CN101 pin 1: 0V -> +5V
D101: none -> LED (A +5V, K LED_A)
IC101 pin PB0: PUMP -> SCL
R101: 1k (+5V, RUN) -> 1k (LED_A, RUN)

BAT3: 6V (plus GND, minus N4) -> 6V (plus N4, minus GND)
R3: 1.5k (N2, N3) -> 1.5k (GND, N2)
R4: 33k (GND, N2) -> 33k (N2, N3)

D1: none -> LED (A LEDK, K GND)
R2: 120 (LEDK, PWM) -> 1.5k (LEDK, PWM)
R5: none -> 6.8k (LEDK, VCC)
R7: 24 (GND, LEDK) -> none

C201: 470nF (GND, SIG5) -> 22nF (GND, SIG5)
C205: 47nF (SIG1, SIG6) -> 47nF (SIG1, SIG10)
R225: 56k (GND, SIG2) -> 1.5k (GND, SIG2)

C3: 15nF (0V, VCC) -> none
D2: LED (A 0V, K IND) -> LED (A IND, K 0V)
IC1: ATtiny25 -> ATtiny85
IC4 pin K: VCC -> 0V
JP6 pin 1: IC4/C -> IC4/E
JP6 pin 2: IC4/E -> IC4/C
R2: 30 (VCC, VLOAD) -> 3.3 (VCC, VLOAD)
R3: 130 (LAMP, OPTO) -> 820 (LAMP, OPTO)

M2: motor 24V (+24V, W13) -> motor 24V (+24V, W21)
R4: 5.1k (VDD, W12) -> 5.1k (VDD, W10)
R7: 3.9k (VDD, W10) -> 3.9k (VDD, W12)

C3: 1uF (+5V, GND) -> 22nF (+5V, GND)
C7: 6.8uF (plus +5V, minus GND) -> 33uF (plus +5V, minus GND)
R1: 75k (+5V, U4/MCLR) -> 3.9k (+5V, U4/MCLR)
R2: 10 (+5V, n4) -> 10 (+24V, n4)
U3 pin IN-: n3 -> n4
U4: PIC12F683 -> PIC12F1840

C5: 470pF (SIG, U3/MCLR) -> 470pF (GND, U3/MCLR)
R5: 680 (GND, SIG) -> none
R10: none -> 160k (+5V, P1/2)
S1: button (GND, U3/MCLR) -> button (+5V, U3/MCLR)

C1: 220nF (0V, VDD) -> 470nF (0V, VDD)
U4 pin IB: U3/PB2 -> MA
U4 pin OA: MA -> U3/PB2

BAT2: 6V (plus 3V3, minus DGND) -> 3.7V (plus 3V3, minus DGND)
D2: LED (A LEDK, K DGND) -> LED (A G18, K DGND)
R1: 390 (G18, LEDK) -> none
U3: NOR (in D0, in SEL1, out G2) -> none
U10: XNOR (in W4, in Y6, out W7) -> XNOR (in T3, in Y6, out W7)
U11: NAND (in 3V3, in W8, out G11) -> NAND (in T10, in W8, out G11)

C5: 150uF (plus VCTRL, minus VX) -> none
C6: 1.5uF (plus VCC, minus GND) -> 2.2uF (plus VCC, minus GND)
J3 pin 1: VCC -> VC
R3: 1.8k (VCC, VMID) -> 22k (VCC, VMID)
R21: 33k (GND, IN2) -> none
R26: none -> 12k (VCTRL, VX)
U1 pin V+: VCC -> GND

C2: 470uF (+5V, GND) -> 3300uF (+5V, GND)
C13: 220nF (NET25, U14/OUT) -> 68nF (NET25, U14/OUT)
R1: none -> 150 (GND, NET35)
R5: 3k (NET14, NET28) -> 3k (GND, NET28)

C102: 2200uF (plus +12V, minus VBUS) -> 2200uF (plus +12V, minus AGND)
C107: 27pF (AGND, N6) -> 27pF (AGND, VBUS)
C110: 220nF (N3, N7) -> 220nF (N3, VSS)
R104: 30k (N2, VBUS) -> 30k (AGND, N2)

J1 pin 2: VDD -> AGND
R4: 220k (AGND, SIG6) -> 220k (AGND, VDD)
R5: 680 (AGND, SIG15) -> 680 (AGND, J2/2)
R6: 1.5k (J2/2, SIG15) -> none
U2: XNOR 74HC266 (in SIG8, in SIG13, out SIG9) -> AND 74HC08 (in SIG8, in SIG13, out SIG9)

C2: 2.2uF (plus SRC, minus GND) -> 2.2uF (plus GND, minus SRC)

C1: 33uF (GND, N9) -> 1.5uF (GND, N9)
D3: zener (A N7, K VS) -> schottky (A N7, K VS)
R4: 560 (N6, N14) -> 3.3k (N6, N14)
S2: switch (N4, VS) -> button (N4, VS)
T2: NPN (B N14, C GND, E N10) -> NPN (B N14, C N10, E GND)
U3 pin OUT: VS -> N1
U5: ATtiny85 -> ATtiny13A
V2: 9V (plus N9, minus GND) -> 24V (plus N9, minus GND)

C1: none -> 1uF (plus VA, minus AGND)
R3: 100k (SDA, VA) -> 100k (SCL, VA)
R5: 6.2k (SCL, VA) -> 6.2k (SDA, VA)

WHAT NEEDS TO BE DONE:
Find the line containing "U10: XNOR (in", then output it and every line after it to the end of the data, exactly.

SOLUTION:
U10: XNOR (in W4, in Y6, out W7) -> XNOR (in T3, in Y6, out W7)
U11: NAND (in 3V3, in W8, out G11) -> NAND (in T10, in W8, out G11)

C5: 150uF (plus VCTRL, minus VX) -> none
C6: 1.5uF (plus VCC, minus GND) -> 2.2uF (plus VCC, minus GND)
J3 pin 1: VCC -> VC
R3: 1.8k (VCC, VMID) -> 22k (VCC, VMID)
R21: 33k (GND, IN2) -> none
R26: none -> 12k (VCTRL, VX)
U1 pin V+: VCC -> GND

C2: 470uF (+5V, GND) -> 3300uF (+5V, GND)
C13: 220nF (NET25, U14/OUT) -> 68nF (NET25, U14/OUT)
R1: none -> 150 (GND, NET35)
R5: 3k (NET14, NET28) -> 3k (GND, NET28)

C102: 2200uF (plus +12V, minus VBUS) -> 2200uF (plus +12V, minus AGND)
C107: 27pF (AGND, N6) -> 27pF (AGND, VBUS)
C110: 220nF (N3, N7) -> 220nF (N3, VSS)
R104: 30k (N2, VBUS) -> 30k (AGND, N2)

J1 pin 2: VDD -> AGND
R4: 220k (AGND, SIG6) -> 220k (AGND, VDD)
R5: 680 (AGND, SIG15) -> 680 (AGND, J2/2)
R6: 1.5k (J2/2, SIG15) -> none
U2: XNOR 74HC266 (in SIG8, in SIG13, out SIG9) -> AND 74HC08 (in SIG8, in SIG13, out SIG9)

C2: 2.2uF (plus SRC, minus GND) -> 2.2uF (plus GND, minus SRC)

C1: 33uF (GND, N9) -> 1.5uF (GND, N9)
D3: zener (A N7, K VS) -> schottky (A N7, K VS)
R4: 560 (N6, N14) -> 3.3k (N6, N14)
S2: switch (N4, VS) -> button (N4, VS)
T2: NPN (B N14, C GND, E N10) -> NPN (B N14, C N10, E GND)
U3 pin OUT: VS -> N1
U5: ATtiny85 -> ATtiny13A
V2: 9V (plus N9, minus GND) -> 24V (plus N9, minus GND)

C1: none -> 1uF (plus VA, minus AGND)
R3: 100k (SDA, VA) -> 100k (SCL, VA)
R5: 6.2k (SCL, VA) -> 6.2k (SDA, VA)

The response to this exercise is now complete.